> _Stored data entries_
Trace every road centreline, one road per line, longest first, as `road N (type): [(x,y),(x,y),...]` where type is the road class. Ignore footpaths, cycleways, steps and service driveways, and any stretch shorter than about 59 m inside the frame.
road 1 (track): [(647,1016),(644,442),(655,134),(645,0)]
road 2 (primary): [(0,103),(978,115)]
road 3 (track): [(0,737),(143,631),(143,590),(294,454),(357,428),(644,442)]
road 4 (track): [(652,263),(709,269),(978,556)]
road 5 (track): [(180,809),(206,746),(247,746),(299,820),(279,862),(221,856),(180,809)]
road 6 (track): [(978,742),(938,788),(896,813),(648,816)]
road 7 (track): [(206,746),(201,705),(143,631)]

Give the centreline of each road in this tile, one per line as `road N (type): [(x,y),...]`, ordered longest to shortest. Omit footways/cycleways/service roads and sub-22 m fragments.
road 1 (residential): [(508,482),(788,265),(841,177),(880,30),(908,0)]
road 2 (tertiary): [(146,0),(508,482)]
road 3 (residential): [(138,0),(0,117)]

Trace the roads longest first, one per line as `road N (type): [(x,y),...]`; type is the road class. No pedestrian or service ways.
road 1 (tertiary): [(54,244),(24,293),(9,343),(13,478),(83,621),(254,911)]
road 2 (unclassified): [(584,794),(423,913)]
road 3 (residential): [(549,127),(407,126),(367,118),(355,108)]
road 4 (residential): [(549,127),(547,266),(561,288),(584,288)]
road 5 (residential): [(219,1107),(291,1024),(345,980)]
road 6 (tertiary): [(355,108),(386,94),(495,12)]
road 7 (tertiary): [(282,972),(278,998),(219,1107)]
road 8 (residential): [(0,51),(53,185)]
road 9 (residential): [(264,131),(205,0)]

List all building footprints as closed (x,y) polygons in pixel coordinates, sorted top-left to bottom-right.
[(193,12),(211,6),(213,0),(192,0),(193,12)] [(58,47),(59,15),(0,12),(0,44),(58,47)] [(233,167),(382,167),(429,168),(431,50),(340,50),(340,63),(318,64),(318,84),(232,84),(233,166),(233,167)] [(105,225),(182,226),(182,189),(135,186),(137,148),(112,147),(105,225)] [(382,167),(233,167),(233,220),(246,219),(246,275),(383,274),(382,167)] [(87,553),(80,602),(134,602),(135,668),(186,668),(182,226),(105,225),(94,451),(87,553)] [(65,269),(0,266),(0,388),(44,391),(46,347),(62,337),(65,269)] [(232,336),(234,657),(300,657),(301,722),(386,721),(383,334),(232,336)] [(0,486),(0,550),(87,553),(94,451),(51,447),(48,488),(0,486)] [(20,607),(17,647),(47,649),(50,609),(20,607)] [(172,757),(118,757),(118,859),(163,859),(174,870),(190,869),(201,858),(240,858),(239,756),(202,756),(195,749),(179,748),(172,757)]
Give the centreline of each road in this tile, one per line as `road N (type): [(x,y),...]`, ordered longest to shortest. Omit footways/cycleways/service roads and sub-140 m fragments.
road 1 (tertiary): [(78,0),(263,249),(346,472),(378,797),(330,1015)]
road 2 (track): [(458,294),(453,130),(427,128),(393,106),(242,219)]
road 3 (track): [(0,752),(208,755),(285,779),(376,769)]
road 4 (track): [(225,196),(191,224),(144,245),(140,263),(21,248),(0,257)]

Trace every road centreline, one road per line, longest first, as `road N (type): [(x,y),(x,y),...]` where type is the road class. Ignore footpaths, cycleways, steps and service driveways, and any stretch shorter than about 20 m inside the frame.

> _About this exercise_
Give all the entries again exactly; leave none out.

> _Answer to the exercise_
Trace every road centreline, one road per line, longest first, as `road N (type): [(x,y),(x,y),...]` where type is the road class. Ignore footpaths, cycleways, steps and service driveways, and any stretch shorter than about 59 m inside the frame.
road 1 (track): [(647,1016),(644,442),(655,134),(645,0)]
road 2 (primary): [(0,103),(978,115)]
road 3 (track): [(0,737),(143,631),(143,590),(294,454),(357,428),(644,442)]
road 4 (track): [(652,263),(709,269),(978,556)]
road 5 (track): [(180,809),(206,746),(247,746),(299,820),(279,862),(221,856),(180,809)]
road 6 (track): [(978,742),(938,788),(896,813),(648,816)]
road 7 (track): [(206,746),(201,705),(143,631)]

Give the centreline of each road in this tile, one per line as `road N (type): [(x,y),...]`, ordered longest to shortest. Omit footways/cycleways/service roads and sub-22 m fragments.
road 1 (residential): [(508,482),(788,265),(841,177),(880,30),(908,0)]
road 2 (tertiary): [(146,0),(508,482)]
road 3 (residential): [(138,0),(0,117)]

Trace the roads longest first, one per line as `road N (type): [(x,y),...]`; type is the road class. No pedestrian or service ways.
road 1 (tertiary): [(54,244),(24,293),(9,343),(13,478),(83,621),(254,911)]
road 2 (unclassified): [(584,794),(423,913)]
road 3 (residential): [(549,127),(407,126),(367,118),(355,108)]
road 4 (residential): [(549,127),(547,266),(561,288),(584,288)]
road 5 (residential): [(219,1107),(291,1024),(345,980)]
road 6 (tertiary): [(355,108),(386,94),(495,12)]
road 7 (tertiary): [(282,972),(278,998),(219,1107)]
road 8 (residential): [(0,51),(53,185)]
road 9 (residential): [(264,131),(205,0)]

List all building footprints as closed (x,y) polygons in pixel coordinates, sorted top-left to bottom-right.
[(193,12),(211,6),(213,0),(192,0),(193,12)] [(58,47),(59,15),(0,12),(0,44),(58,47)] [(233,167),(382,167),(429,168),(431,50),(340,50),(340,63),(318,64),(318,84),(232,84),(233,166),(233,167)] [(105,225),(182,226),(182,189),(135,186),(137,148),(112,147),(105,225)] [(382,167),(233,167),(233,220),(246,219),(246,275),(383,274),(382,167)] [(87,553),(80,602),(134,602),(135,668),(186,668),(182,226),(105,225),(94,451),(87,553)] [(65,269),(0,266),(0,388),(44,391),(46,347),(62,337),(65,269)] [(232,336),(234,657),(300,657),(301,722),(386,721),(383,334),(232,336)] [(0,486),(0,550),(87,553),(94,451),(51,447),(48,488),(0,486)] [(20,607),(17,647),(47,649),(50,609),(20,607)] [(172,757),(118,757),(118,859),(163,859),(174,870),(190,869),(201,858),(240,858),(239,756),(202,756),(195,749),(179,748),(172,757)]
Give the centreline of each road in this tile, one per line as `road N (type): [(x,y),...]`, ordered longest to shortest. Omit footways/cycleways/service roads and sub-140 m fragments.
road 1 (tertiary): [(78,0),(263,249),(346,472),(378,797),(330,1015)]
road 2 (track): [(458,294),(453,130),(427,128),(393,106),(242,219)]
road 3 (track): [(0,752),(208,755),(285,779),(376,769)]
road 4 (track): [(225,196),(191,224),(144,245),(140,263),(21,248),(0,257)]

Trace every road centreline, one road per line, longest first, as `road N (type): [(x,y),(x,y),...]` where type is the road class. Ignore footpaths, cycleways, steps and service driveways, and any stretch shorter than about 20 m inside the frame.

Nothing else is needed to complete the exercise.